> Data shown:
***
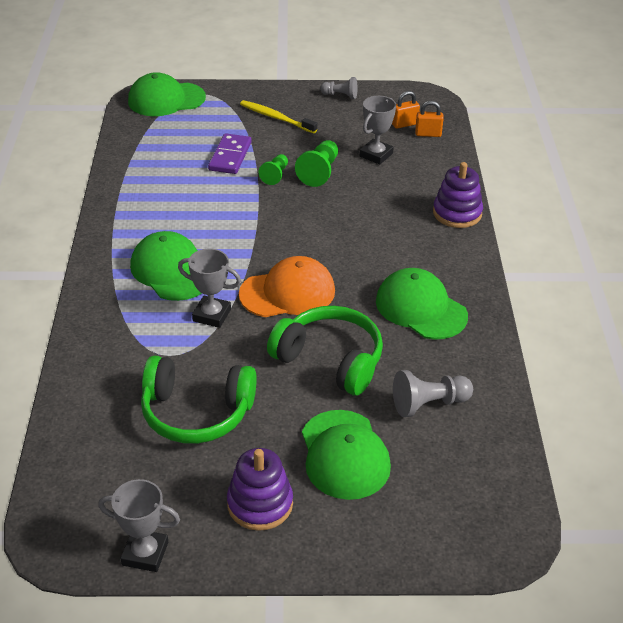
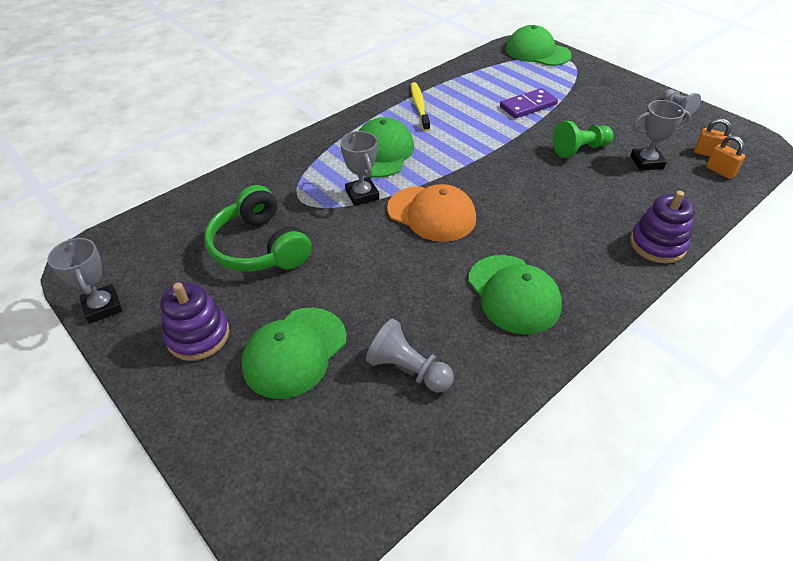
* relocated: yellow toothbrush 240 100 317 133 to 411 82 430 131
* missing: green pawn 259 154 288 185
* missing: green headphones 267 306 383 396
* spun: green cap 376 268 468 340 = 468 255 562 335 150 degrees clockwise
***
> Activity:
From the first line to the last, repeat the data above exactly and leave the pictures out.

> Task output:
* relocated: yellow toothbrush 240 100 317 133 to 411 82 430 131
* missing: green pawn 259 154 288 185
* missing: green headphones 267 306 383 396
* spun: green cap 376 268 468 340 = 468 255 562 335 150 degrees clockwise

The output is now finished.